CHALLENGE:
Extract each line of the records that contains the string "tuplet" and list those lines in their original order.

AVAILABLE DATA:
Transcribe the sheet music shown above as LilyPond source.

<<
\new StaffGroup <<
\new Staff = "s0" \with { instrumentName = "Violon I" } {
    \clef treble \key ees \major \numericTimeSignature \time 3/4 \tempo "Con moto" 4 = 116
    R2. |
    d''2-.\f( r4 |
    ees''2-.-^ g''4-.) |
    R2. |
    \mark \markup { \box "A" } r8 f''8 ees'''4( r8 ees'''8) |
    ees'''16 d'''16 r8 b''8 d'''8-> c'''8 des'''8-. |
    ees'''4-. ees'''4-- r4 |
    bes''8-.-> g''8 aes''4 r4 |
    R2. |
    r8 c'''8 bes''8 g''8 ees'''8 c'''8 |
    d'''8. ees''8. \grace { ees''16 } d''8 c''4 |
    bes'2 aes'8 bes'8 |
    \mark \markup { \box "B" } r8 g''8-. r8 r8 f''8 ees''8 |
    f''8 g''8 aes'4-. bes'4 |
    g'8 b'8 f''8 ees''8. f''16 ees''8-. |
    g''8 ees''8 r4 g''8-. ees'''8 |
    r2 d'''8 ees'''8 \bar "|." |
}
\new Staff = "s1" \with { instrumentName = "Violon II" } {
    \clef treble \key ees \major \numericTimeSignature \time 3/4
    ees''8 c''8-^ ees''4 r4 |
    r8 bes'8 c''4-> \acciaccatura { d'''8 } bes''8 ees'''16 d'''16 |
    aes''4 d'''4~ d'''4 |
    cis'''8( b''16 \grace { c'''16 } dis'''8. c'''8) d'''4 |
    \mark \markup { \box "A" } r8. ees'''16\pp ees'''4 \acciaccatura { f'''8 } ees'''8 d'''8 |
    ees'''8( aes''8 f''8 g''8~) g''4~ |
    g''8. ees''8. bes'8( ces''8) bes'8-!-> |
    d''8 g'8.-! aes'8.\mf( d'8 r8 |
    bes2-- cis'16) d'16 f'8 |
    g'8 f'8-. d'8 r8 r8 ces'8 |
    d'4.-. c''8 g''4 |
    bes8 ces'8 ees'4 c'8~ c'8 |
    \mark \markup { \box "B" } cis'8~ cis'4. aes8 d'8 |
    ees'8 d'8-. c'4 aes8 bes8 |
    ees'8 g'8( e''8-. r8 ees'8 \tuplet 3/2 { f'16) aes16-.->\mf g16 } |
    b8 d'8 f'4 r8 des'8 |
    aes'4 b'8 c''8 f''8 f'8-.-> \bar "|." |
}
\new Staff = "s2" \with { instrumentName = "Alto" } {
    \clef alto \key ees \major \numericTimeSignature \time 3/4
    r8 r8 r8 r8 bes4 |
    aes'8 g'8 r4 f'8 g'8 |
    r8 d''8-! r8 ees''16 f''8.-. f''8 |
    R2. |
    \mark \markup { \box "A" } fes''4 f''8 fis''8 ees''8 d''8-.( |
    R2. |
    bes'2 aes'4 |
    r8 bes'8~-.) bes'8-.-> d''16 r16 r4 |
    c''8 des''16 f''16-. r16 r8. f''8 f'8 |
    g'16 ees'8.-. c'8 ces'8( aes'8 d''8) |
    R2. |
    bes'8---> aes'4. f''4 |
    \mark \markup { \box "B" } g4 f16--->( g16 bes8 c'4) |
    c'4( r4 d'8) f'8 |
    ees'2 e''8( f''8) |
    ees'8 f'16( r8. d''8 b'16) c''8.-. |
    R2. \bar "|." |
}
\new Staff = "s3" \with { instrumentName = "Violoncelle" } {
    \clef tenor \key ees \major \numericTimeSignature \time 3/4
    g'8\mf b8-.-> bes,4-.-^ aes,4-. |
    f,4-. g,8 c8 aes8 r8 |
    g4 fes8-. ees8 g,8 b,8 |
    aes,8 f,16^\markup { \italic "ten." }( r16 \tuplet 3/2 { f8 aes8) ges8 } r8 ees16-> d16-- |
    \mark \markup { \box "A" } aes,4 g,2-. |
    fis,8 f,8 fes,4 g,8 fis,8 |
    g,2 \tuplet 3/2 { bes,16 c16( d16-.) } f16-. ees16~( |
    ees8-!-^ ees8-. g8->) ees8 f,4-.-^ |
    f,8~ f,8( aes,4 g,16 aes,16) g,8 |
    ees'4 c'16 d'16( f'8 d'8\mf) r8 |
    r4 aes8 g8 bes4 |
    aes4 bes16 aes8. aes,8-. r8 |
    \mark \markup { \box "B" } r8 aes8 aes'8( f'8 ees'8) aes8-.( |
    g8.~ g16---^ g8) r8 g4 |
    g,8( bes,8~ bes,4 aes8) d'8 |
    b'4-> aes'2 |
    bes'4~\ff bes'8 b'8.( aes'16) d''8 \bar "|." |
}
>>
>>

CORRECT ANSWER:
    ees'8 g'8( e''8-. r8 ees'8 \tuplet 3/2 { f'16) aes16-.->\mf g16 } |
    aes,8 f,16^\markup { \italic "ten." }( r16 \tuplet 3/2 { f8 aes8) ges8 } r8 ees16-> d16-- |
    g,2 \tuplet 3/2 { bes,16 c16( d16-.) } f16-. ees16~( |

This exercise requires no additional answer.